**Work required**
Retrieve all lines below that have the string "purple".

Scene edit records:
====

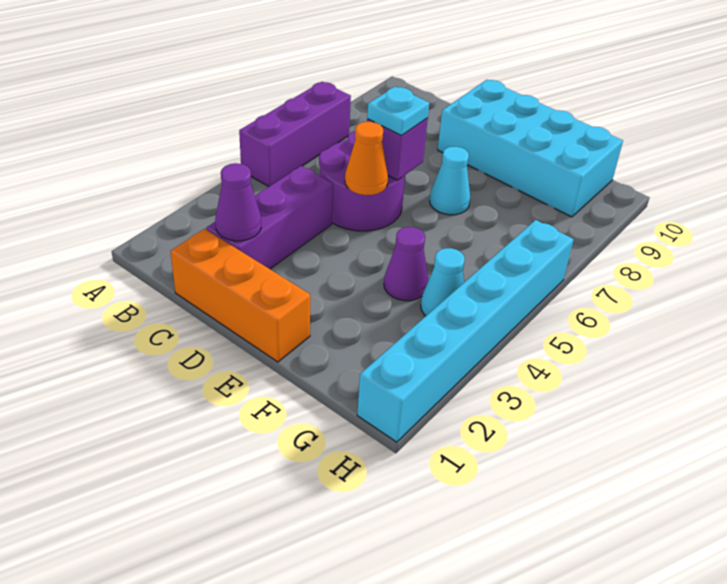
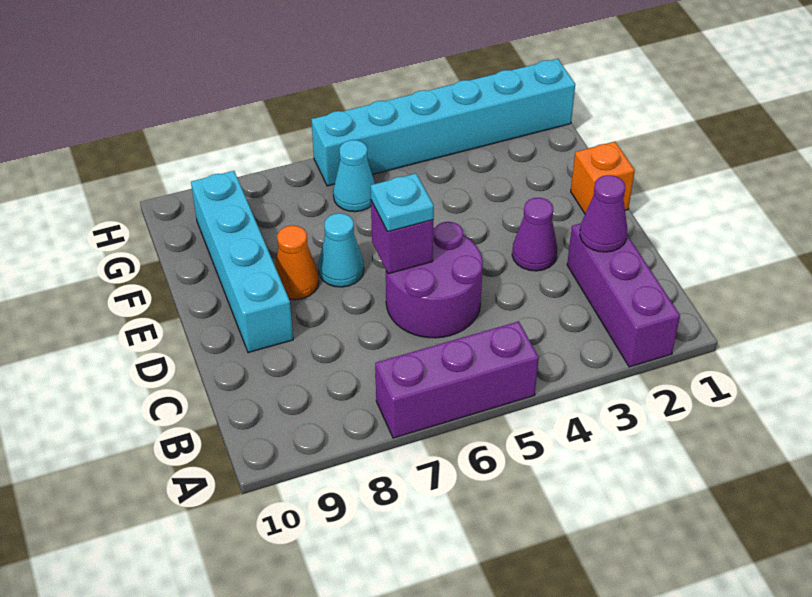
orange brick C1:E1 level 1 -> orange brick E1 level 1
purple brick C2:C4 level 1 -> purple brick A2:C2 level 1
orange cone D5 level 2 -> orange cone E8 level 1
cyan brick D9:G10 level 1 -> cyan brick D9:G9 level 1
purple cone F4 level 1 -> purple cone D3 level 1
cyan cone G4 level 1 -> cyan cone G6 level 1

====

**Task answer**
purple brick C2:C4 level 1 -> purple brick A2:C2 level 1
purple cone F4 level 1 -> purple cone D3 level 1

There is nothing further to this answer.